[Data excerpts Boundary: Start]

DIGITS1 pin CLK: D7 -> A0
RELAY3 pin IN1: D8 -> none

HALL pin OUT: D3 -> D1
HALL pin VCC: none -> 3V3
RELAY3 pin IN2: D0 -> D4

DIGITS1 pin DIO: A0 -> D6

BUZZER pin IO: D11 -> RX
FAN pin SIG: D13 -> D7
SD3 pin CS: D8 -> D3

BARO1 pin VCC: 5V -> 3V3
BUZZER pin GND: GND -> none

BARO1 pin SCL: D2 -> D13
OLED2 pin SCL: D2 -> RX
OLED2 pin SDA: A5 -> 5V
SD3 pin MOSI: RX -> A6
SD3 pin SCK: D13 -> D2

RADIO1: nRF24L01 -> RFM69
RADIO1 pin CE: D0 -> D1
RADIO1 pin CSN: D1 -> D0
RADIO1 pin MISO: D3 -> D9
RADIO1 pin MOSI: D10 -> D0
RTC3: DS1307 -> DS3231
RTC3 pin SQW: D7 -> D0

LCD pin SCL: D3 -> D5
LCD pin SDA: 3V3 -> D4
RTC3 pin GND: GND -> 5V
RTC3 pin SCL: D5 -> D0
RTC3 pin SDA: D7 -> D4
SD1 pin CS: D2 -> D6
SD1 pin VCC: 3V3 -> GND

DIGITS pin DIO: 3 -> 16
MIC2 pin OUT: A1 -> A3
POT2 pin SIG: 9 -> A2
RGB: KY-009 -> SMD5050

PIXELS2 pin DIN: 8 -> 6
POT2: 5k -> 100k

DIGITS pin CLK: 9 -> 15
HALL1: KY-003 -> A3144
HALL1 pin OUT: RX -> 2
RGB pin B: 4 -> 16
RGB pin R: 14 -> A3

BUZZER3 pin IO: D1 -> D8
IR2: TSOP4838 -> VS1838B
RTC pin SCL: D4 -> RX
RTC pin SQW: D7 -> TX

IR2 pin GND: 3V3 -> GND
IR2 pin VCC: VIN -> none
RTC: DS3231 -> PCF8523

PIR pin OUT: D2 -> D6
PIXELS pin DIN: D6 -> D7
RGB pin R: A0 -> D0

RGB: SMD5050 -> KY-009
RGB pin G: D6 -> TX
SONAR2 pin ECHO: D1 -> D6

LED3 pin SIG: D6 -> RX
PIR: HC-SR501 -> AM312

[Data excerpts Boundary: End]

## Exercise instructions
Every line of the data must appear again in the answer, exactly as written.

## Response area
DIGITS1 pin CLK: D7 -> A0
RELAY3 pin IN1: D8 -> none

HALL pin OUT: D3 -> D1
HALL pin VCC: none -> 3V3
RELAY3 pin IN2: D0 -> D4

DIGITS1 pin DIO: A0 -> D6

BUZZER pin IO: D11 -> RX
FAN pin SIG: D13 -> D7
SD3 pin CS: D8 -> D3

BARO1 pin VCC: 5V -> 3V3
BUZZER pin GND: GND -> none

BARO1 pin SCL: D2 -> D13
OLED2 pin SCL: D2 -> RX
OLED2 pin SDA: A5 -> 5V
SD3 pin MOSI: RX -> A6
SD3 pin SCK: D13 -> D2

RADIO1: nRF24L01 -> RFM69
RADIO1 pin CE: D0 -> D1
RADIO1 pin CSN: D1 -> D0
RADIO1 pin MISO: D3 -> D9
RADIO1 pin MOSI: D10 -> D0
RTC3: DS1307 -> DS3231
RTC3 pin SQW: D7 -> D0

LCD pin SCL: D3 -> D5
LCD pin SDA: 3V3 -> D4
RTC3 pin GND: GND -> 5V
RTC3 pin SCL: D5 -> D0
RTC3 pin SDA: D7 -> D4
SD1 pin CS: D2 -> D6
SD1 pin VCC: 3V3 -> GND

DIGITS pin DIO: 3 -> 16
MIC2 pin OUT: A1 -> A3
POT2 pin SIG: 9 -> A2
RGB: KY-009 -> SMD5050

PIXELS2 pin DIN: 8 -> 6
POT2: 5k -> 100k

DIGITS pin CLK: 9 -> 15
HALL1: KY-003 -> A3144
HALL1 pin OUT: RX -> 2
RGB pin B: 4 -> 16
RGB pin R: 14 -> A3

BUZZER3 pin IO: D1 -> D8
IR2: TSOP4838 -> VS1838B
RTC pin SCL: D4 -> RX
RTC pin SQW: D7 -> TX

IR2 pin GND: 3V3 -> GND
IR2 pin VCC: VIN -> none
RTC: DS3231 -> PCF8523

PIR pin OUT: D2 -> D6
PIXELS pin DIN: D6 -> D7
RGB pin R: A0 -> D0

RGB: SMD5050 -> KY-009
RGB pin G: D6 -> TX
SONAR2 pin ECHO: D1 -> D6

LED3 pin SIG: D6 -> RX
PIR: HC-SR501 -> AM312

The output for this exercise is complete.